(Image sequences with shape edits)
>>>

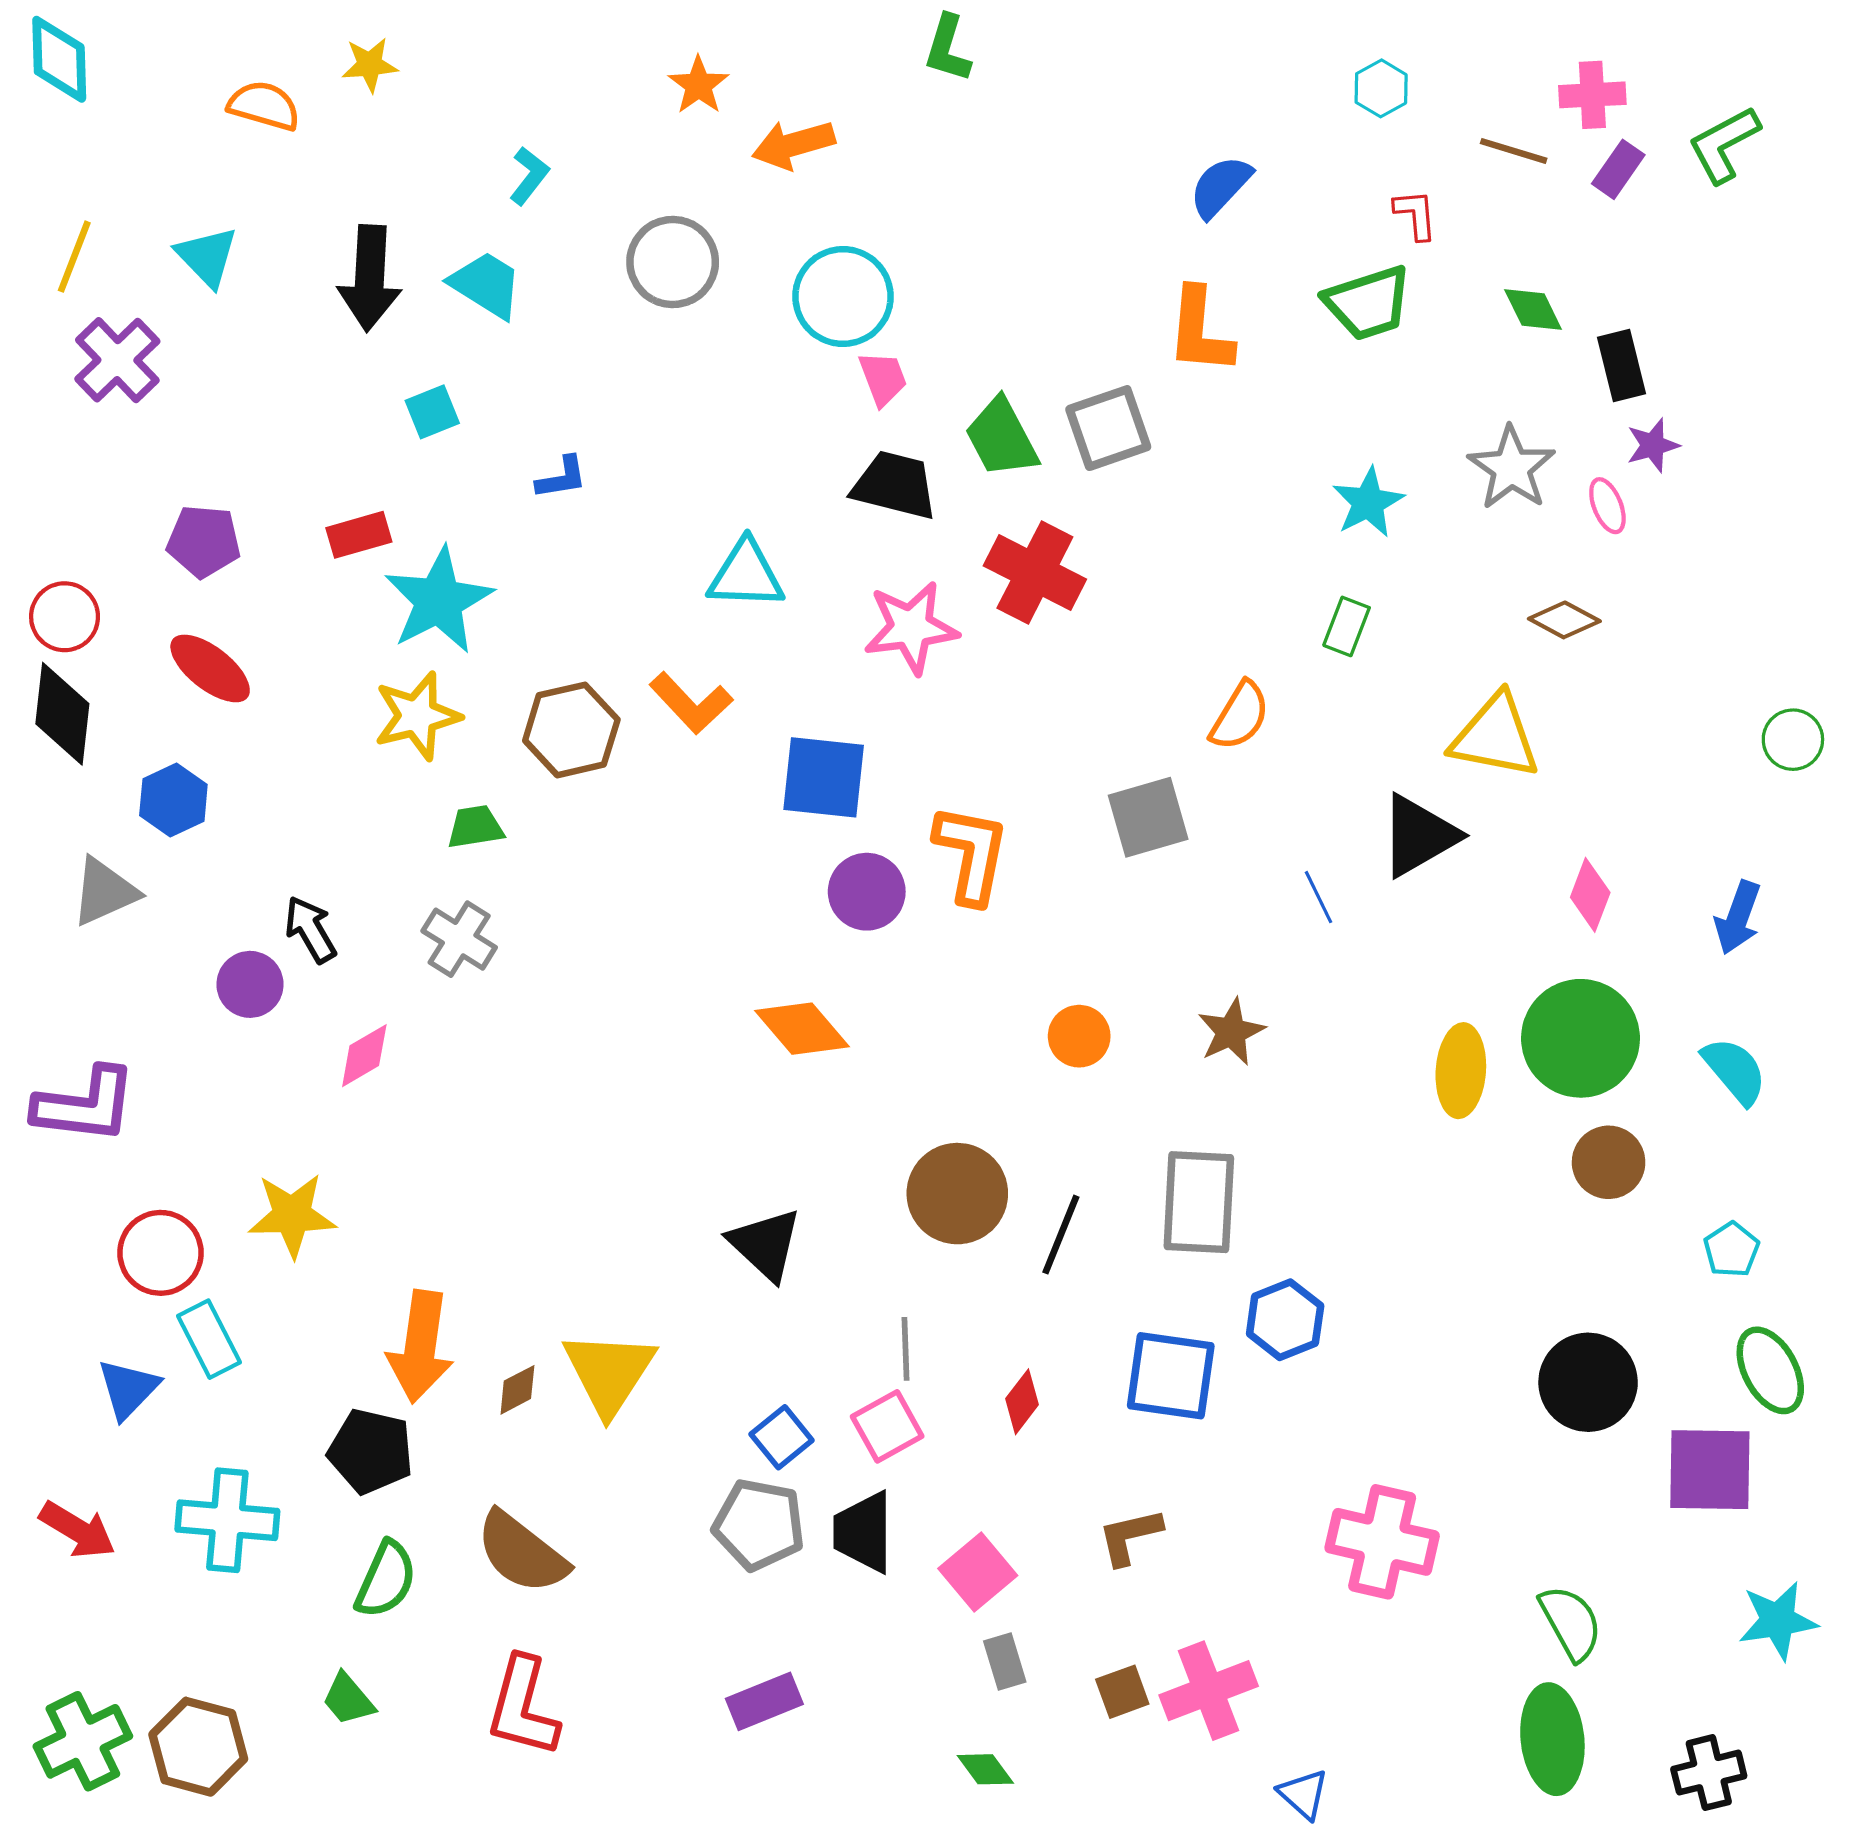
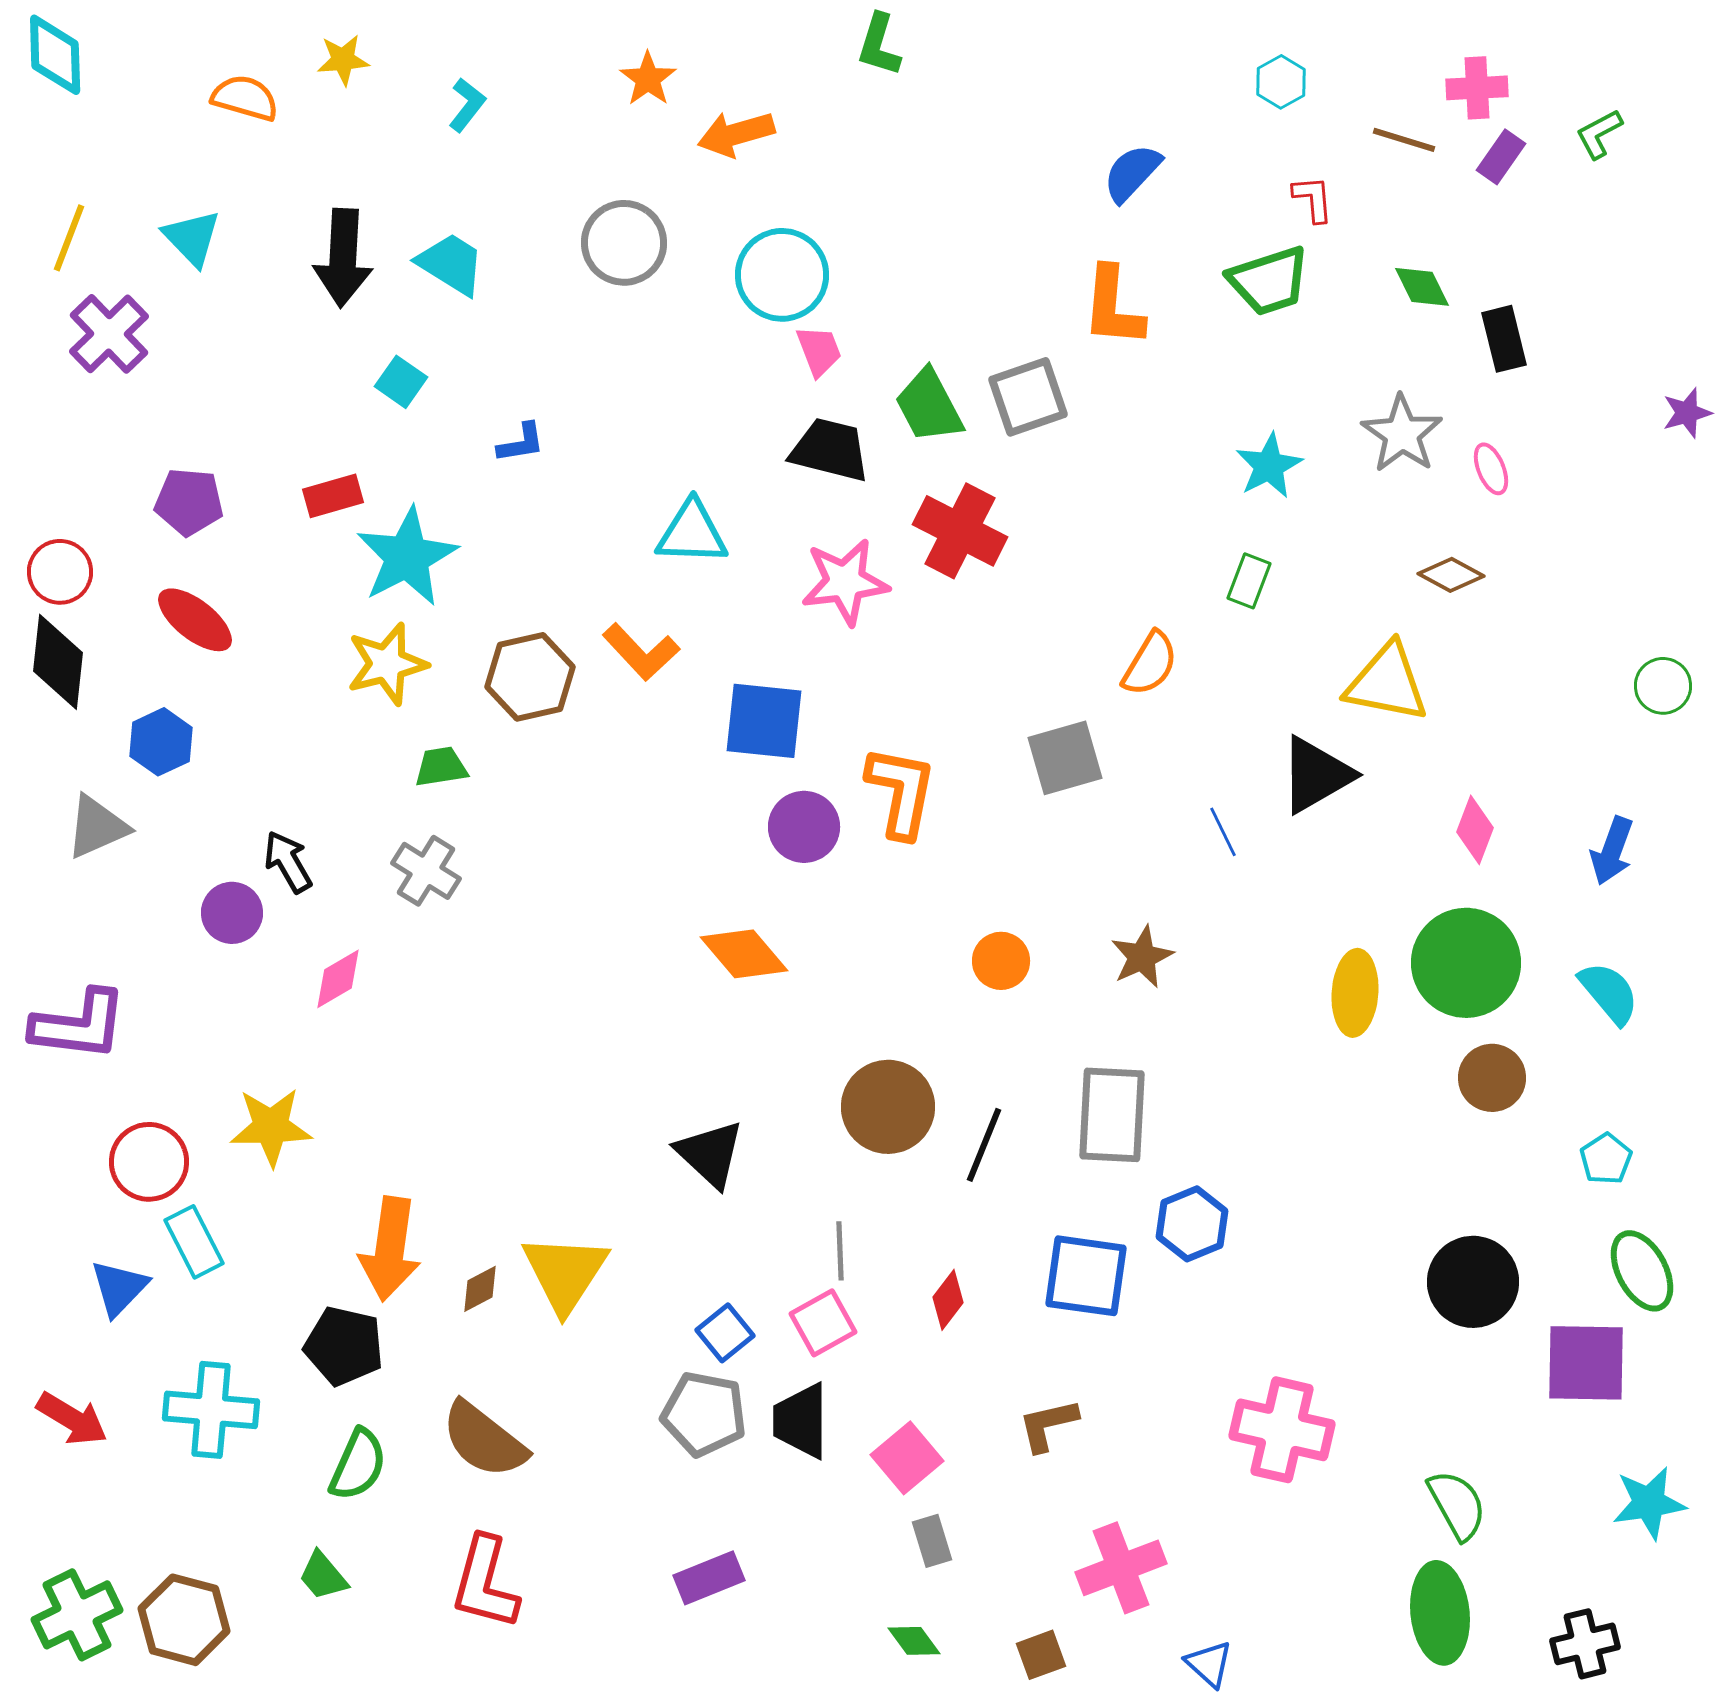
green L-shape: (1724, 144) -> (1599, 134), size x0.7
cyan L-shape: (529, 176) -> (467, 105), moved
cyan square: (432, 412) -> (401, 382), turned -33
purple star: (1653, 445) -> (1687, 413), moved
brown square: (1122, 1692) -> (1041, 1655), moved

<<<

**EXERCISE OBJECTIVE**
Could you restate all of the data above word for word and skip every picture?

**EXPECTED ANSWER**
green L-shape: (1724, 144) -> (1599, 134), size x0.7
cyan L-shape: (529, 176) -> (467, 105), moved
cyan square: (432, 412) -> (401, 382), turned -33
purple star: (1653, 445) -> (1687, 413), moved
brown square: (1122, 1692) -> (1041, 1655), moved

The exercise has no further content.